Start of Dataset content

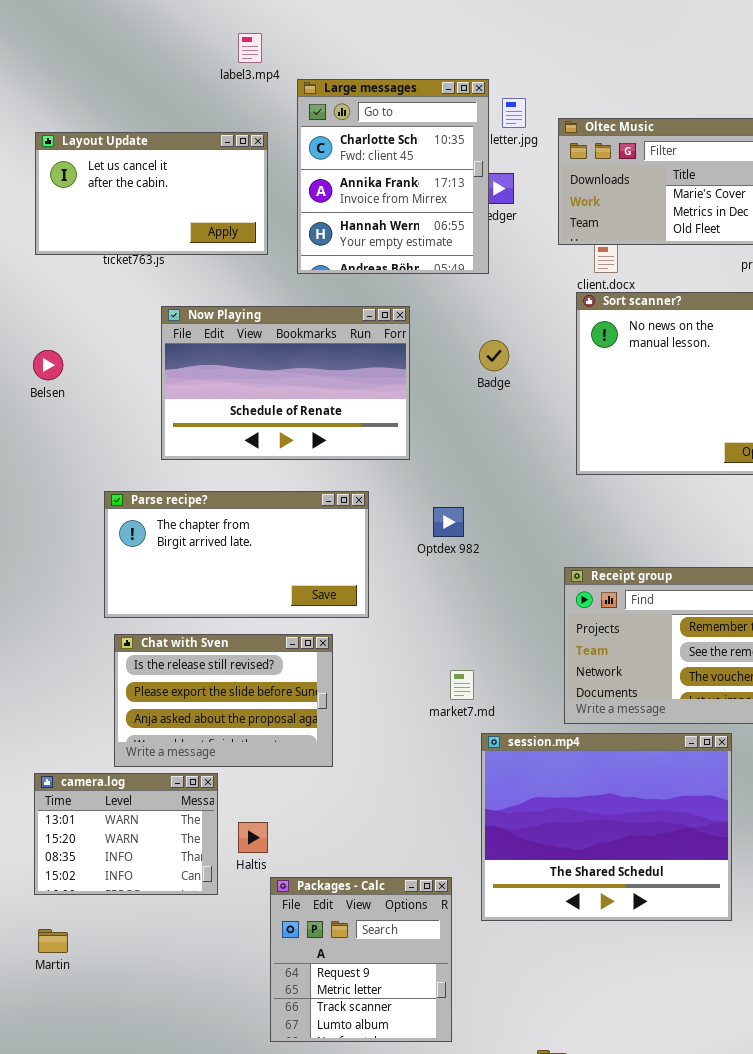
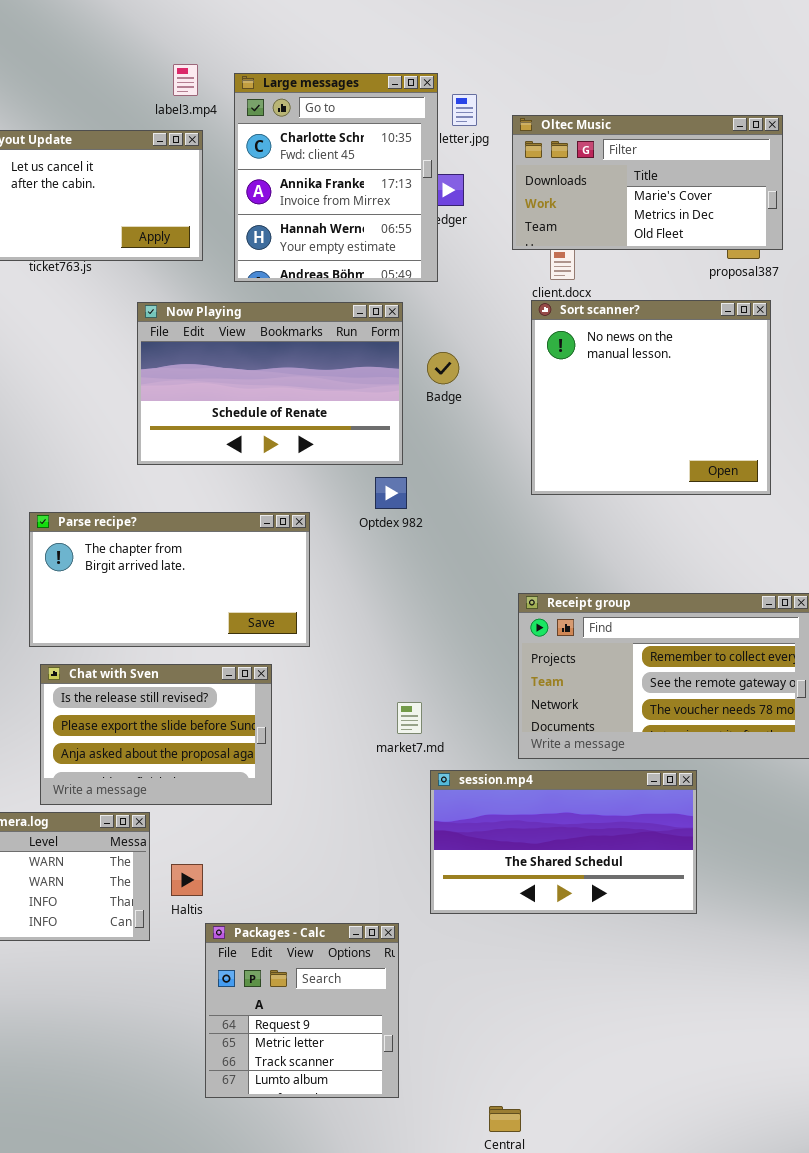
label3.mp4: [238,33,262,63] -> [173,64,198,96], moved
Now Playing: [161,306,410,460] -> [137,302,403,465], moved
Optdex 982: [433,507,464,537] -> [375,477,407,509], moved
session.mp4: [481,733,732,921] -> [430,770,697,914], resized

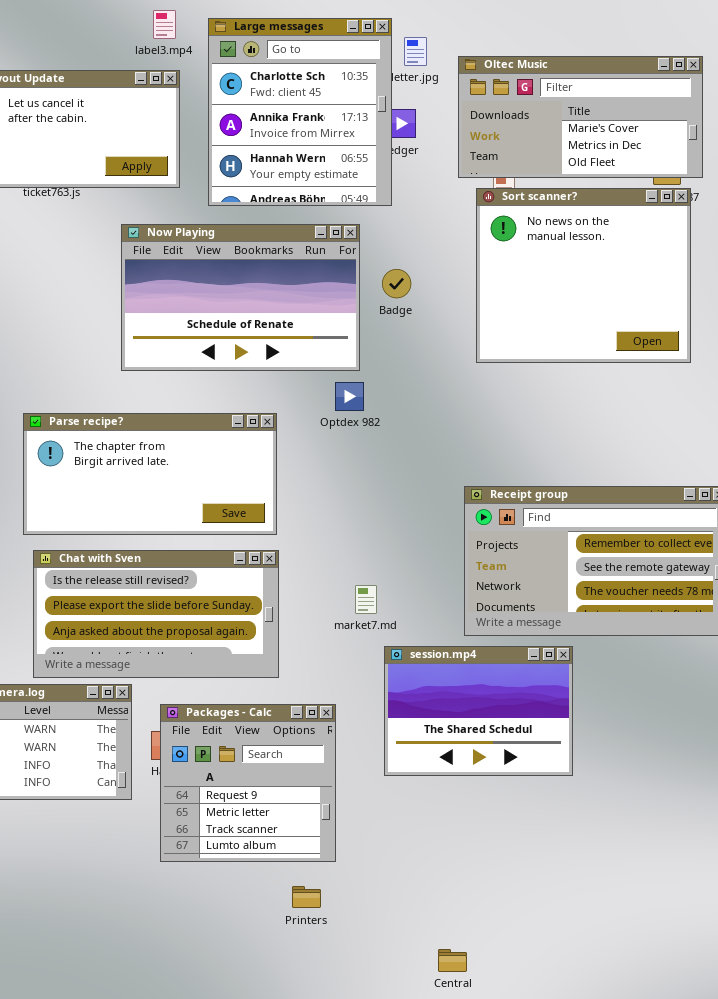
Sort scanner?: [531,300,771,495] -> [476,188,691,363], moved
Chat with Sven: [40,664,272,805] -> [33,550,279,678], resized
session.mp4: [430,770,697,914] -> [384,646,573,776], resized
Packages - Calc: [205,923,399,1098] -> [160,704,336,862], moved

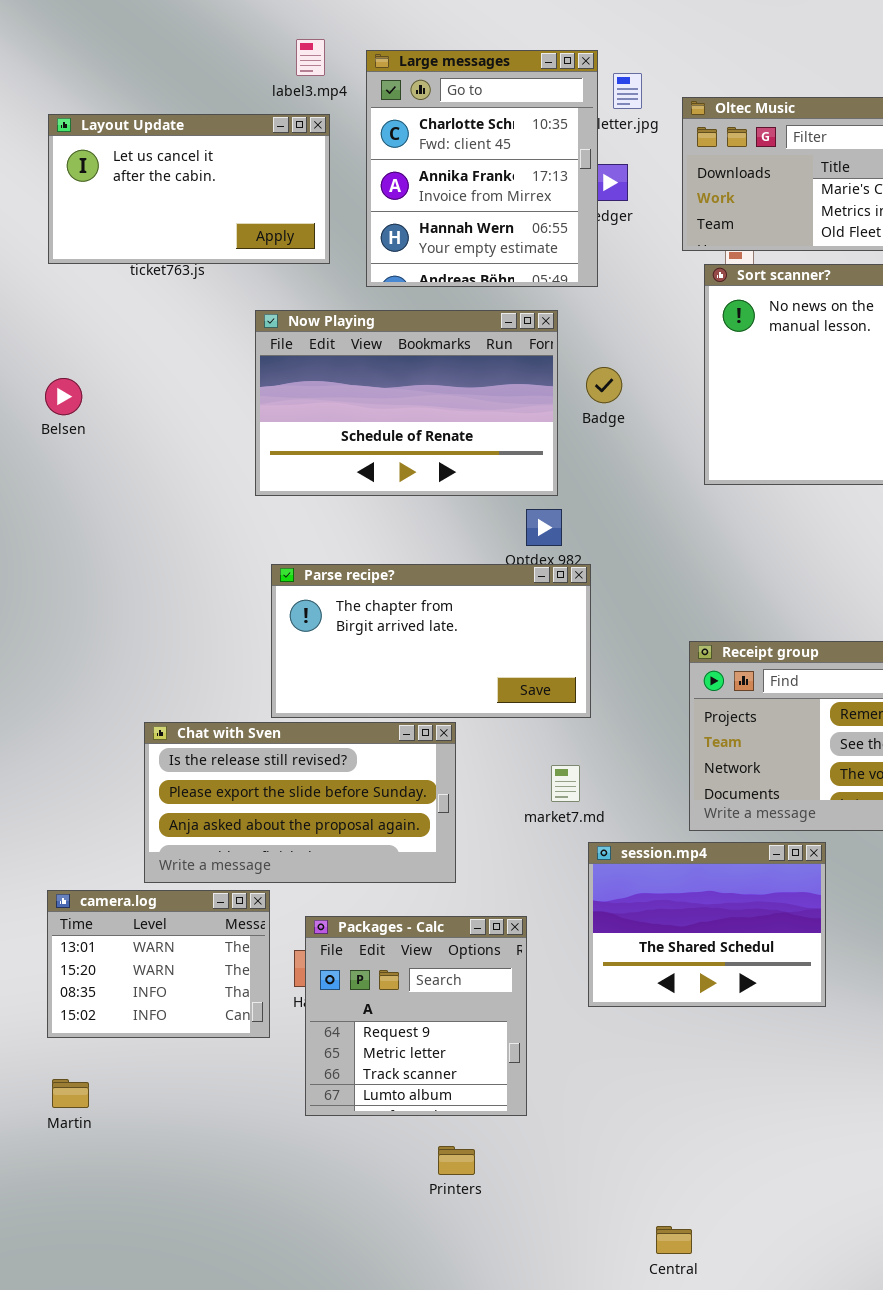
Parse recipe?: [23,413,277,535] -> [271,564,591,718], moved
Printers: [292,886,321,908] -> [438,1146,475,1175], moved

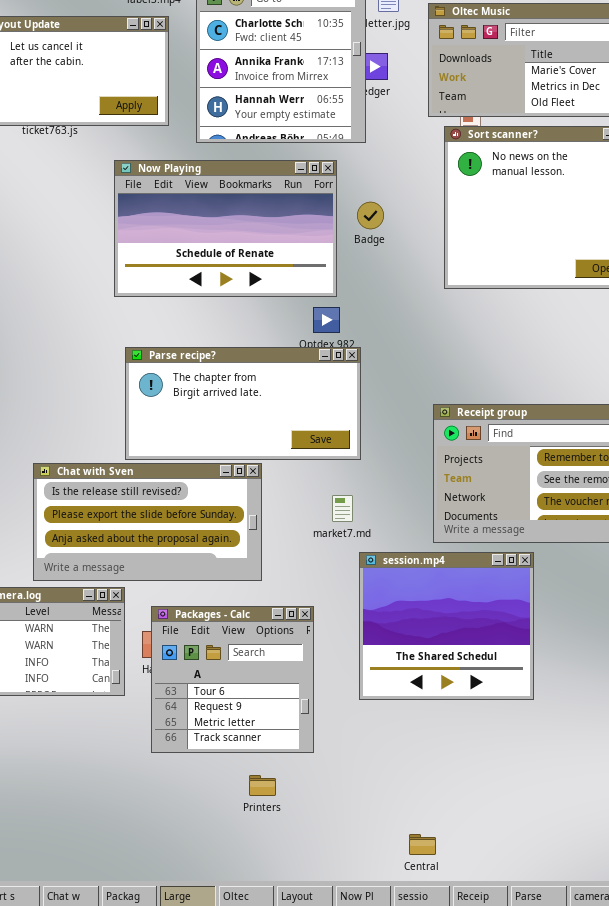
session.mp4: [588,842,826,1007] -> [359,552,534,700], resized
Packages - Calc: [305,916,527,1116] -> [151,606,314,753], scrolled up 1 row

End of Dataset content

▶ The task
Starting at the line that holds "Printers: [292,886,321,908] ->", write out every remaining line of the material above exactly as it appears. Pictures should not be copied.

▶ Answer to this exercise
Printers: [292,886,321,908] -> [438,1146,475,1175], moved

session.mp4: [588,842,826,1007] -> [359,552,534,700], resized
Packages - Calc: [305,916,527,1116] -> [151,606,314,753], scrolled up 1 row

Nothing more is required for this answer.